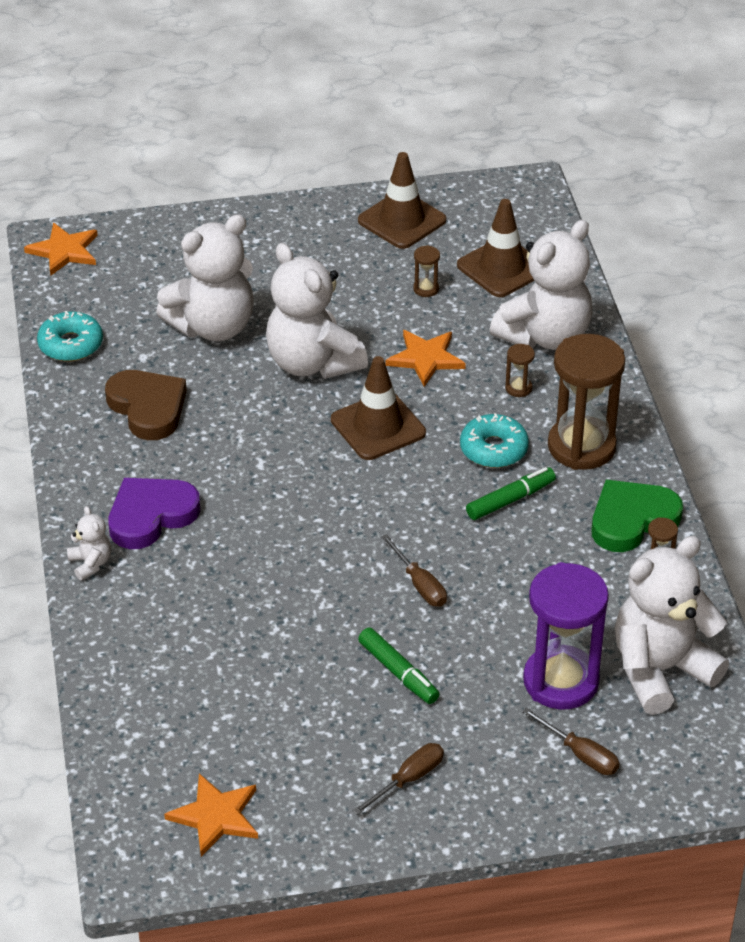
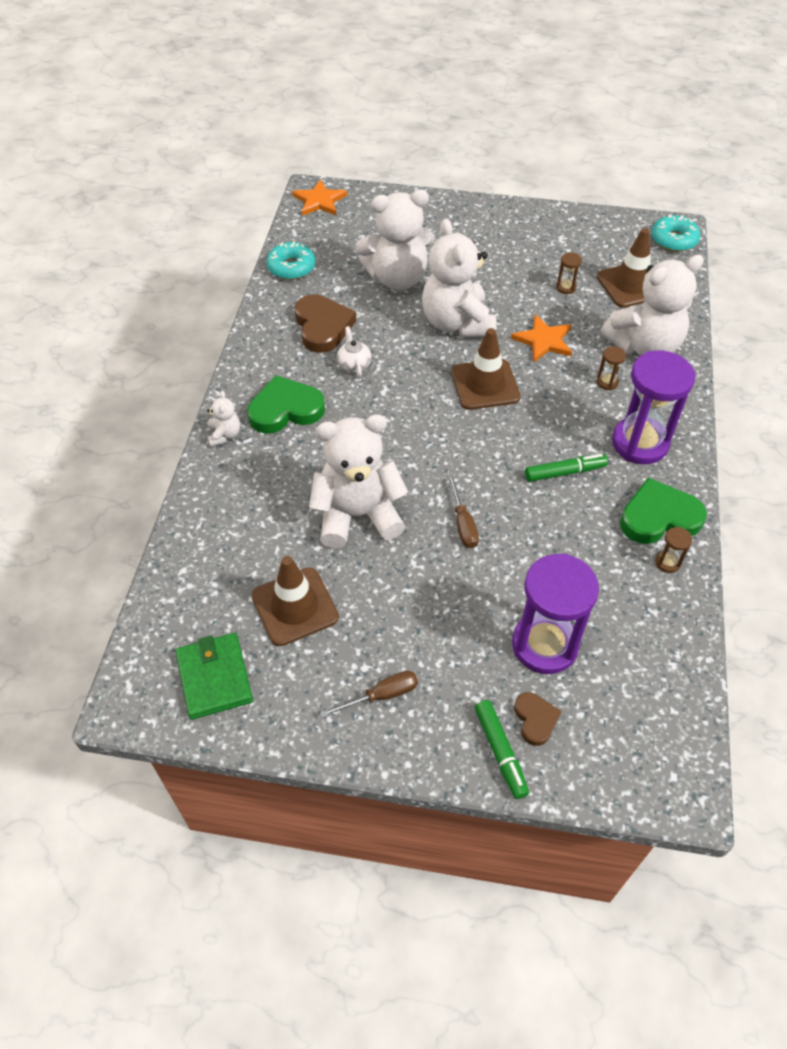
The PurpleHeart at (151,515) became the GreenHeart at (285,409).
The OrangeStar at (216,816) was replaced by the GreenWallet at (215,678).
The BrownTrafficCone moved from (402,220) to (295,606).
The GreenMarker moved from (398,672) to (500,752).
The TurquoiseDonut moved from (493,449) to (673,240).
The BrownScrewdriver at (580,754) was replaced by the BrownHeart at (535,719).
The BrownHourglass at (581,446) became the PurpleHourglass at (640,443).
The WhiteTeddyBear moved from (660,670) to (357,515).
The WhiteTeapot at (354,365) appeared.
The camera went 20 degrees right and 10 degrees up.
━━━━━━━━━━━━━━━━
### [WORK TO BE COMPLETED]
Every line of the data is to be transcribed exactly, and no picture is to be included.

### [REPLY]
The PurpleHeart at (151,515) became the GreenHeart at (285,409).
The OrangeStar at (216,816) was replaced by the GreenWallet at (215,678).
The BrownTrafficCone moved from (402,220) to (295,606).
The GreenMarker moved from (398,672) to (500,752).
The TurquoiseDonut moved from (493,449) to (673,240).
The BrownScrewdriver at (580,754) was replaced by the BrownHeart at (535,719).
The BrownHourglass at (581,446) became the PurpleHourglass at (640,443).
The WhiteTeddyBear moved from (660,670) to (357,515).
The WhiteTeapot at (354,365) appeared.
The camera went 20 degrees right and 10 degrees up.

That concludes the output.